Work required:
Whenever a line in the records below holds the string "RECT", copy it out.

'''

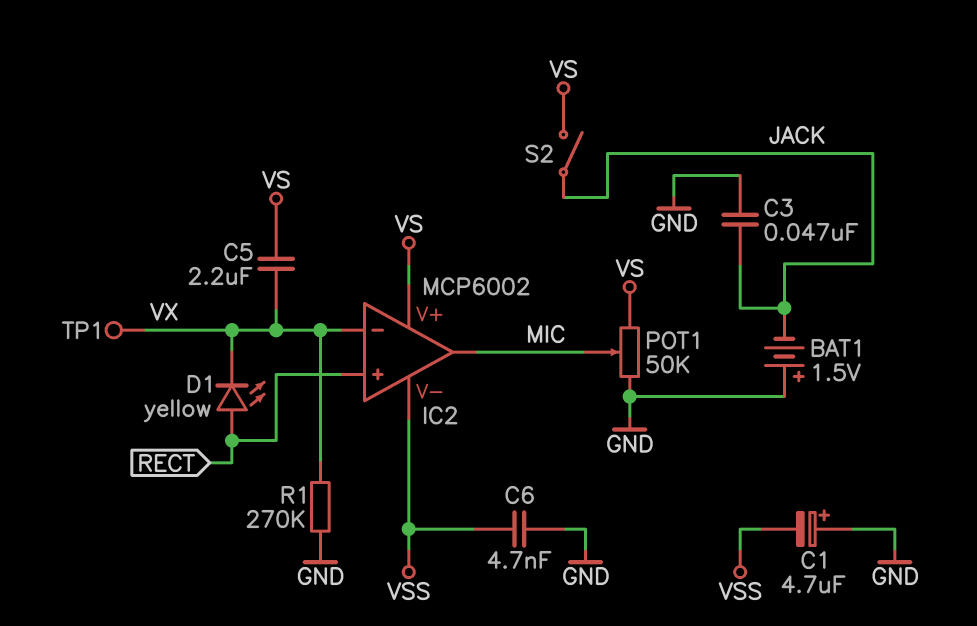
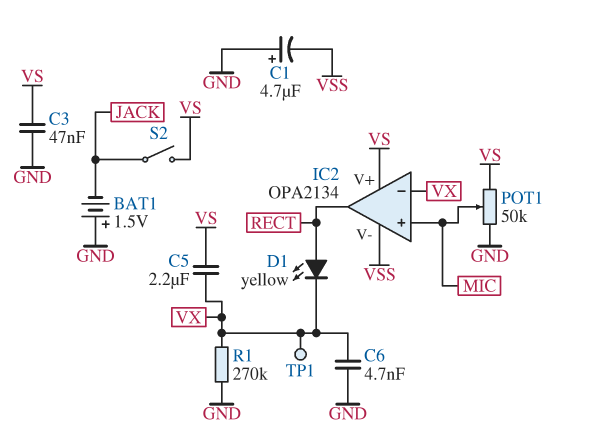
C3: 47nF (GND, JACK) -> 47nF (GND, VS)
C6: 4.7nF (GND, VSS) -> 4.7nF (GND, VX)
IC2: MCP6002 -> OPA2134
IC2 pin in+: RECT -> MIC
IC2 pin out: MIC -> RECT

'''

Your response:
IC2 pin in+: RECT -> MIC
IC2 pin out: MIC -> RECT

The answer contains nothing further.